The entries are to be given again in full. Every word must match.

Start of Records to process

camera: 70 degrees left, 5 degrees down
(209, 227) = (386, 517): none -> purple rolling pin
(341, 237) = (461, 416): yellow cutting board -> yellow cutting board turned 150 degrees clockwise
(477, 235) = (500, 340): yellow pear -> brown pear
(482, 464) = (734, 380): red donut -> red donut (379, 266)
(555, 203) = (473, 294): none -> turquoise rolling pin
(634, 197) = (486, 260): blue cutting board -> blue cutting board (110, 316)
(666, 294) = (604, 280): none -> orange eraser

End of Records to process

**Reply:**
camera: 70 degrees left, 5 degrees down
(209, 227) = (386, 517): none -> purple rolling pin
(341, 237) = (461, 416): yellow cutting board -> yellow cutting board turned 150 degrees clockwise
(477, 235) = (500, 340): yellow pear -> brown pear
(482, 464) = (734, 380): red donut -> red donut (379, 266)
(555, 203) = (473, 294): none -> turquoise rolling pin
(634, 197) = (486, 260): blue cutting board -> blue cutting board (110, 316)
(666, 294) = (604, 280): none -> orange eraser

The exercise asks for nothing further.